**Records excerpted from a collection:**
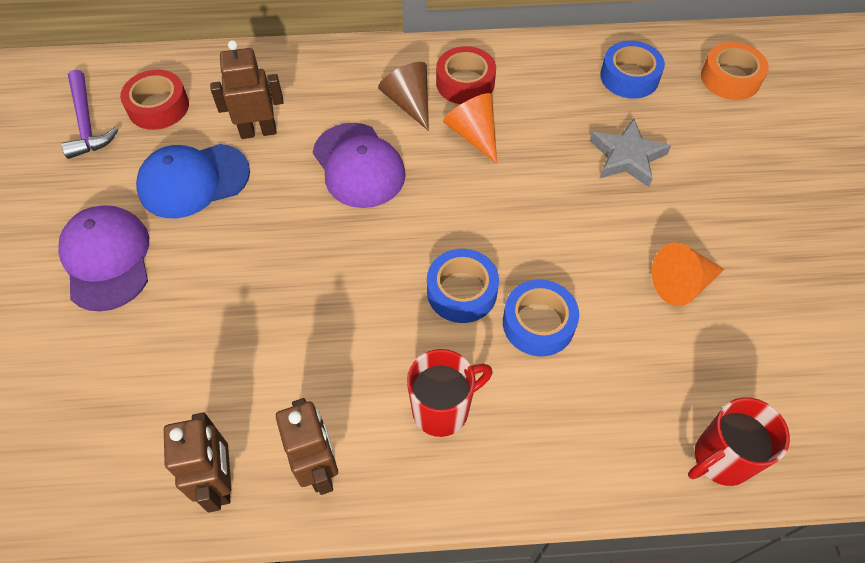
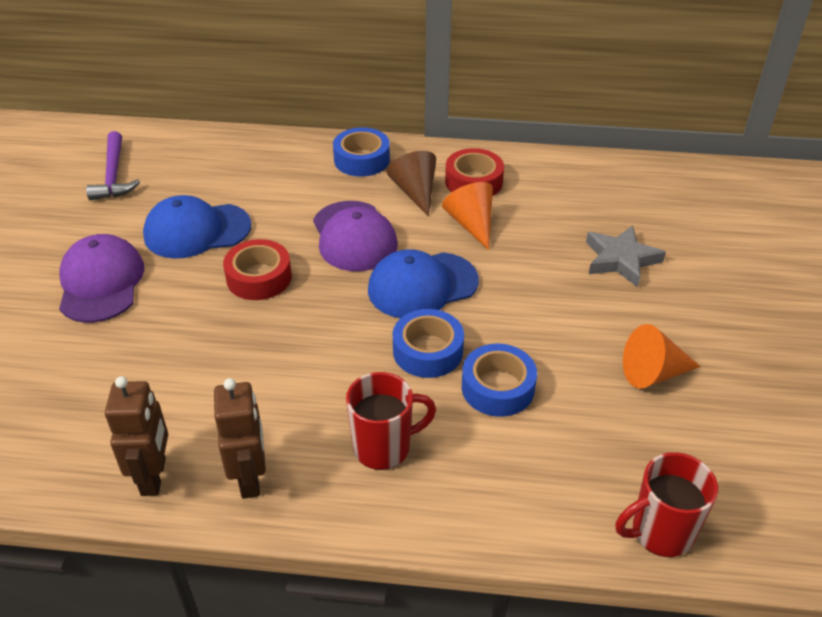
camera: 10 degrees right, 15 degrees down
red tape [120,69,189,130] -> red tape moved to [223,239,292,300]
brown robot [210,40,284,139] -> none
blue tape [600,41,665,99] -> blue tape moved to [333,127,390,177]
orange tape [701,42,769,100] -> none
none -> blue cap [368,249,479,318]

**TASK:**
From the line holding "blue tape [600,41,665,99]" through the last line above, reproduce each line exactly and add nothing.

**YOUR SOLUTION:**
blue tape [600,41,665,99] -> blue tape moved to [333,127,390,177]
orange tape [701,42,769,100] -> none
none -> blue cap [368,249,479,318]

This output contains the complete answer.